_Activity_. Beginning with the line below that contains "black goblet: 1 -> 2" and ending with the line that contains "green trophy: 8 -> 11", copy every line exactly. Copy nothing else.

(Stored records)
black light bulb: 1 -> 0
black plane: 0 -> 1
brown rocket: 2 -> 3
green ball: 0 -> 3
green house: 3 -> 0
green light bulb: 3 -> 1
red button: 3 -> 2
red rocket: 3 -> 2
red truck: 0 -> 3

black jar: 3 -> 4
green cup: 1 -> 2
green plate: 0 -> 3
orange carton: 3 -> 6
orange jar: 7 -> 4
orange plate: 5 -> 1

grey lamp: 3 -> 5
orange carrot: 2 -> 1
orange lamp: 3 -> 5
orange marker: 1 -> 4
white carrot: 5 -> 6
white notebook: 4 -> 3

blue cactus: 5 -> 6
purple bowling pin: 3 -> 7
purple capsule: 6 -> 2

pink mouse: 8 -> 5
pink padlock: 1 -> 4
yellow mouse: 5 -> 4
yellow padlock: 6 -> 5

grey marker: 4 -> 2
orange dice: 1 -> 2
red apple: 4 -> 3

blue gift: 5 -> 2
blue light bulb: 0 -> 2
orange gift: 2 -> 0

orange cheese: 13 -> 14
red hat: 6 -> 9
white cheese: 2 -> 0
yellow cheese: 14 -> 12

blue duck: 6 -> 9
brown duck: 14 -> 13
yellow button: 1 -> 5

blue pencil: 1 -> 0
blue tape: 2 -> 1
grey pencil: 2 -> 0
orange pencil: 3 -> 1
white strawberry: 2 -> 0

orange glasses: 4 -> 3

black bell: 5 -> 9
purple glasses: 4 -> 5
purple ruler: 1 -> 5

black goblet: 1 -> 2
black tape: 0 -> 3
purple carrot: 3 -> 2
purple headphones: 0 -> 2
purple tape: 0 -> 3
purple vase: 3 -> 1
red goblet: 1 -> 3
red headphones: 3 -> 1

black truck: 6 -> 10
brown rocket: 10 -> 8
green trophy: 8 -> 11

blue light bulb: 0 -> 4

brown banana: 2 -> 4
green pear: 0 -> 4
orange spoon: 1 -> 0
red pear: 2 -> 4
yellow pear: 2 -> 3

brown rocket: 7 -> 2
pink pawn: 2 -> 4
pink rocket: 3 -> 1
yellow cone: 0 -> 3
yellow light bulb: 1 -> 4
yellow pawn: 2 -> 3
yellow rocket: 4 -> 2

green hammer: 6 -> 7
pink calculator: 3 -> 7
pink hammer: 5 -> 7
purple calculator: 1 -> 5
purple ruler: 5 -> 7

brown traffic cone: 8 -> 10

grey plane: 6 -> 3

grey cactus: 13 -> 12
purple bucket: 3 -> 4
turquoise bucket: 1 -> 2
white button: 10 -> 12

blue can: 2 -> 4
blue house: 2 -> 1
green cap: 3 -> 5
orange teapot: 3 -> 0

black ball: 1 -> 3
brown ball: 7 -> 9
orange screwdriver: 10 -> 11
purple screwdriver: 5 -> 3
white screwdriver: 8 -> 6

_Answer box_.
black goblet: 1 -> 2
black tape: 0 -> 3
purple carrot: 3 -> 2
purple headphones: 0 -> 2
purple tape: 0 -> 3
purple vase: 3 -> 1
red goblet: 1 -> 3
red headphones: 3 -> 1

black truck: 6 -> 10
brown rocket: 10 -> 8
green trophy: 8 -> 11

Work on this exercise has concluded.